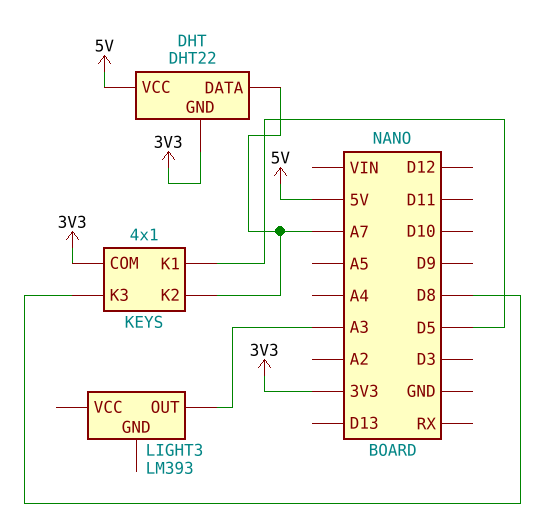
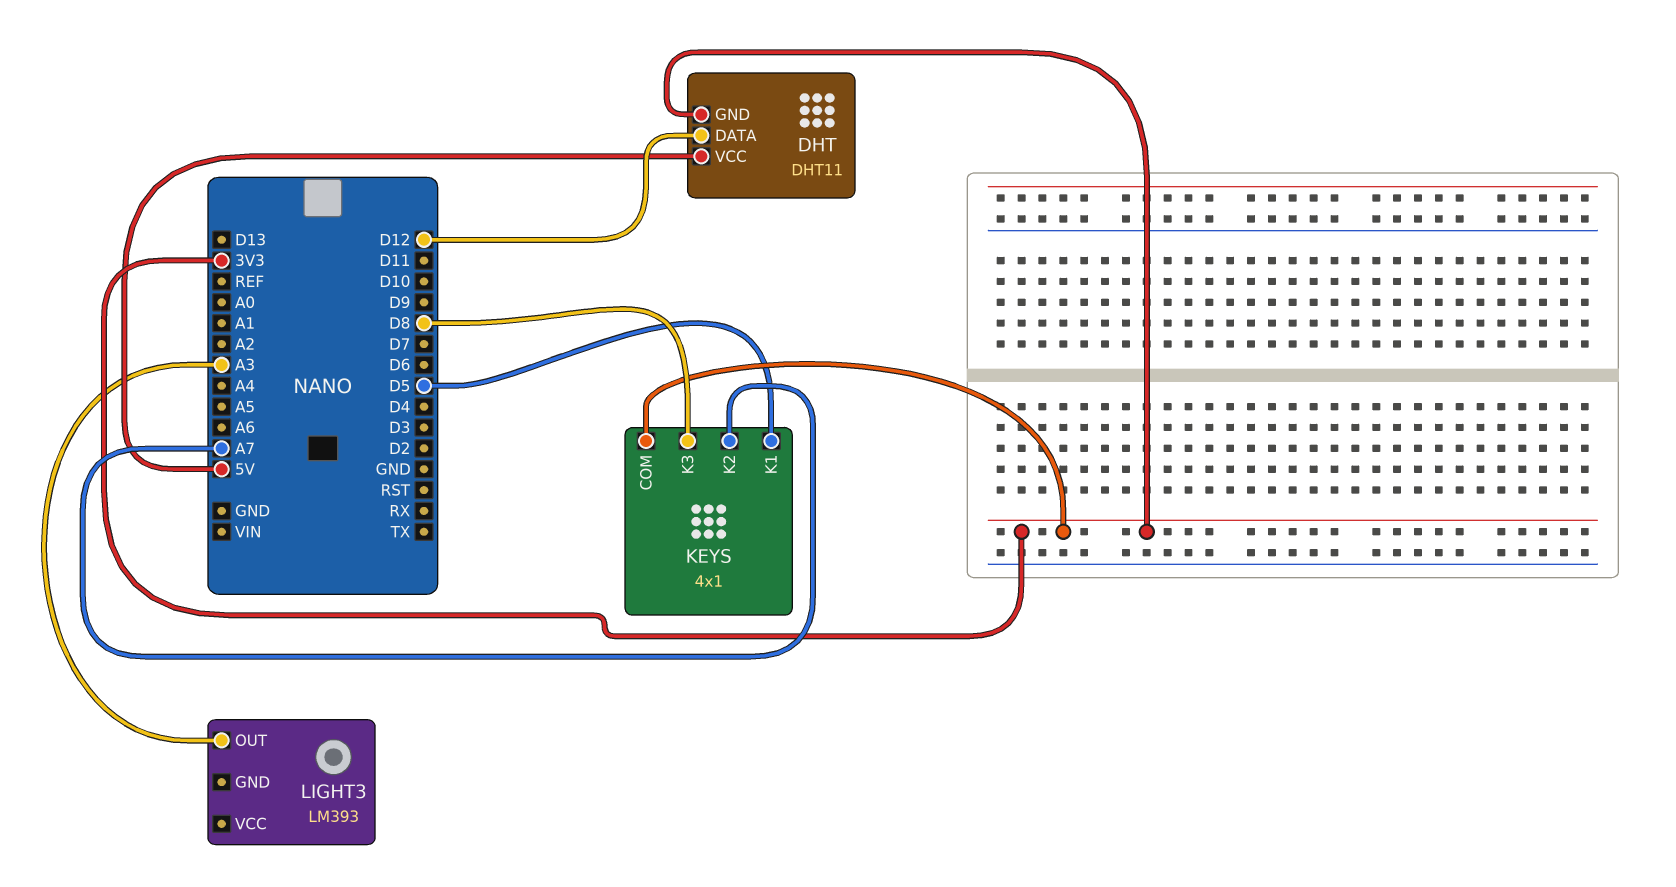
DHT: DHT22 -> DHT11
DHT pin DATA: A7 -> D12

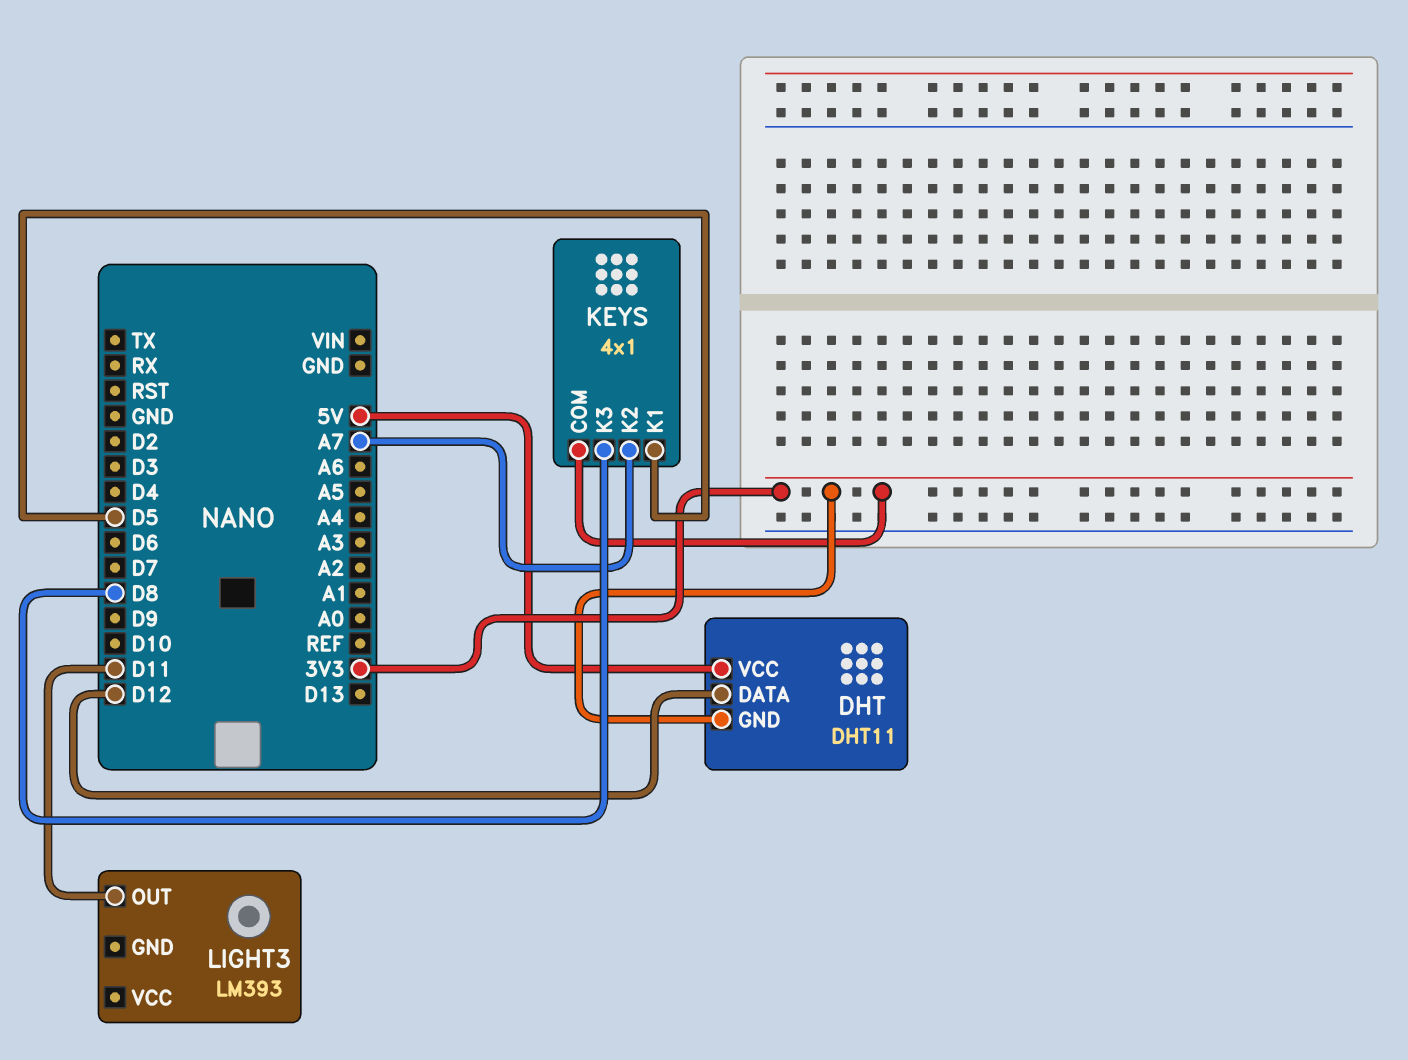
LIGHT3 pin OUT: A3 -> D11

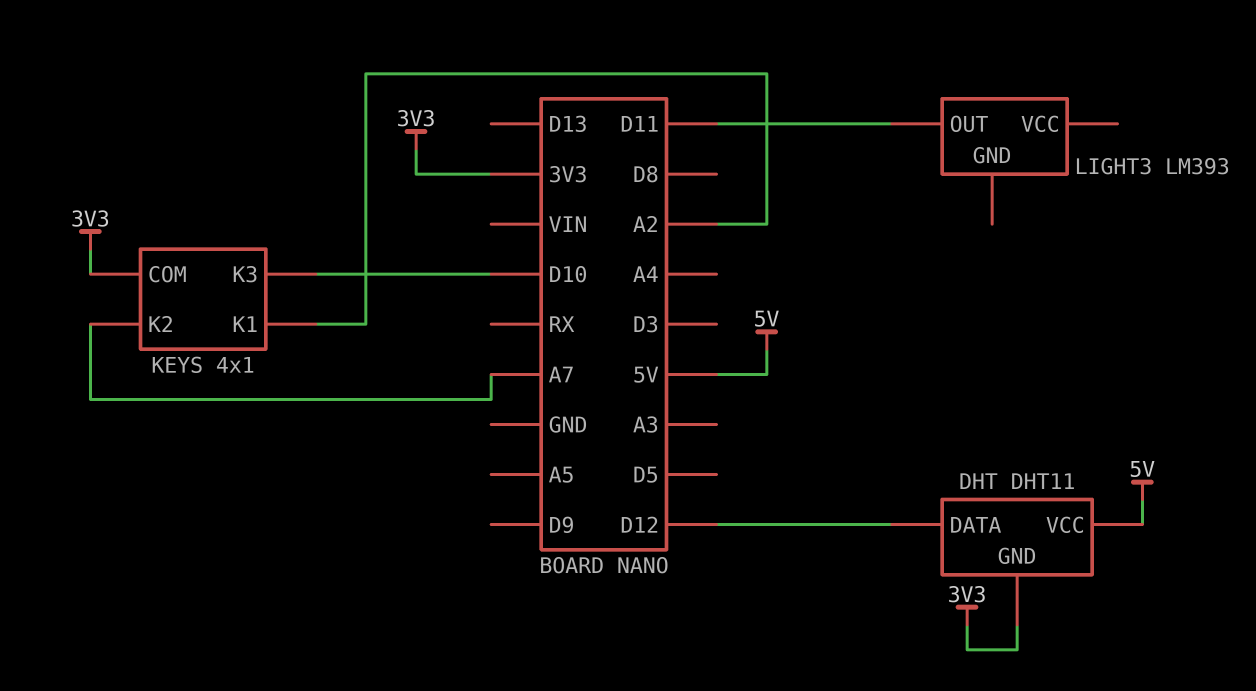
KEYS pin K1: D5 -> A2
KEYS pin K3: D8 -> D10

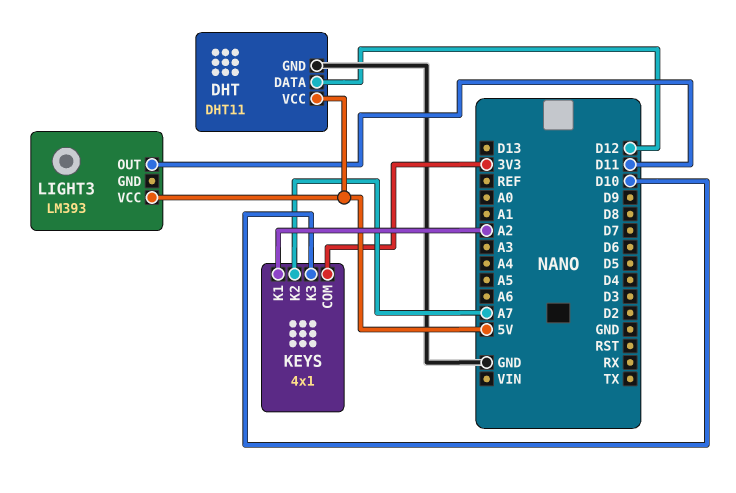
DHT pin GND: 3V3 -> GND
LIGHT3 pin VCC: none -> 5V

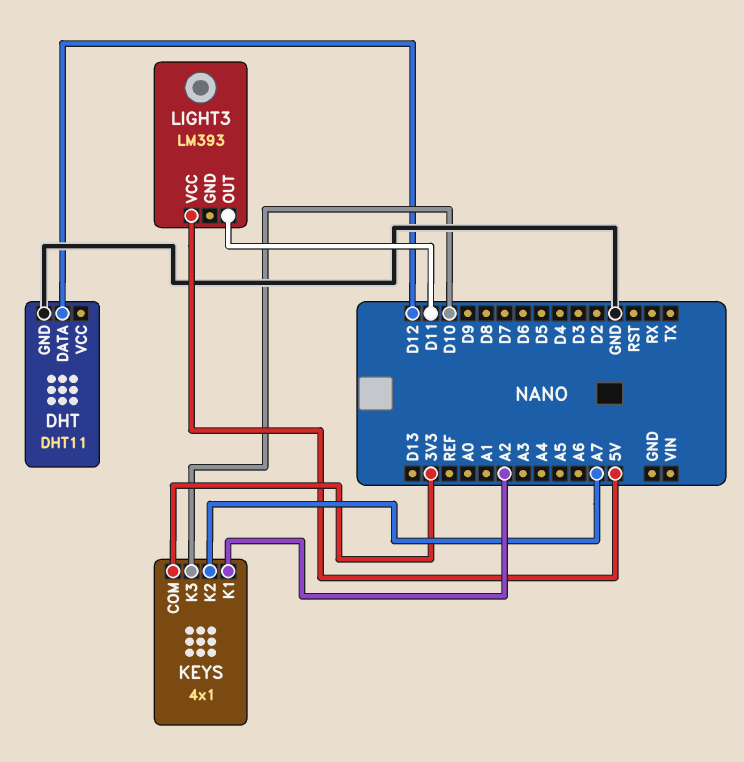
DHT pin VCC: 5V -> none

········

→ **Instructions for the task**
Could you reproduce exactly, and only, the lines from the one containing "LIGHT3 pin OUT: A3 -> D11" through the end of the records above, both included, while leaving out the pictures?

→ **Solution for this task**
LIGHT3 pin OUT: A3 -> D11

KEYS pin K1: D5 -> A2
KEYS pin K3: D8 -> D10

DHT pin GND: 3V3 -> GND
LIGHT3 pin VCC: none -> 5V

DHT pin VCC: 5V -> none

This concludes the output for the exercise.